[Recorded data]
++++++++++

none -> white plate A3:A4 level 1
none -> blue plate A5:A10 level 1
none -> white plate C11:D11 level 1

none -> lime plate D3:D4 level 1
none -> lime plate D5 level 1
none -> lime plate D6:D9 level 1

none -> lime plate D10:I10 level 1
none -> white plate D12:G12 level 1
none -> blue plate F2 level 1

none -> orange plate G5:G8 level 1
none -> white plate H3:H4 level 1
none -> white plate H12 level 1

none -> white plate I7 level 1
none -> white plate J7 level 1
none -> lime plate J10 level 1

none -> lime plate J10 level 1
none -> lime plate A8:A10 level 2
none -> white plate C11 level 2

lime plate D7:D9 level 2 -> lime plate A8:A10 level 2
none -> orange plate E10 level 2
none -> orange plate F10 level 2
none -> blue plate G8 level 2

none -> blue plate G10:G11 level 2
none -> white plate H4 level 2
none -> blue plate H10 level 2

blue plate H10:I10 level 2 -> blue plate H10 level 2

++++++++++

**What to do**.
Exact copies of all the entries above should be returned.

**Answer to this problem**.
none -> white plate A3:A4 level 1
none -> blue plate A5:A10 level 1
none -> white plate C11:D11 level 1

none -> lime plate D3:D4 level 1
none -> lime plate D5 level 1
none -> lime plate D6:D9 level 1

none -> lime plate D10:I10 level 1
none -> white plate D12:G12 level 1
none -> blue plate F2 level 1

none -> orange plate G5:G8 level 1
none -> white plate H3:H4 level 1
none -> white plate H12 level 1

none -> white plate I7 level 1
none -> white plate J7 level 1
none -> lime plate J10 level 1

none -> lime plate J10 level 1
none -> lime plate A8:A10 level 2
none -> white plate C11 level 2

lime plate D7:D9 level 2 -> lime plate A8:A10 level 2
none -> orange plate E10 level 2
none -> orange plate F10 level 2
none -> blue plate G8 level 2

none -> blue plate G10:G11 level 2
none -> white plate H4 level 2
none -> blue plate H10 level 2

blue plate H10:I10 level 2 -> blue plate H10 level 2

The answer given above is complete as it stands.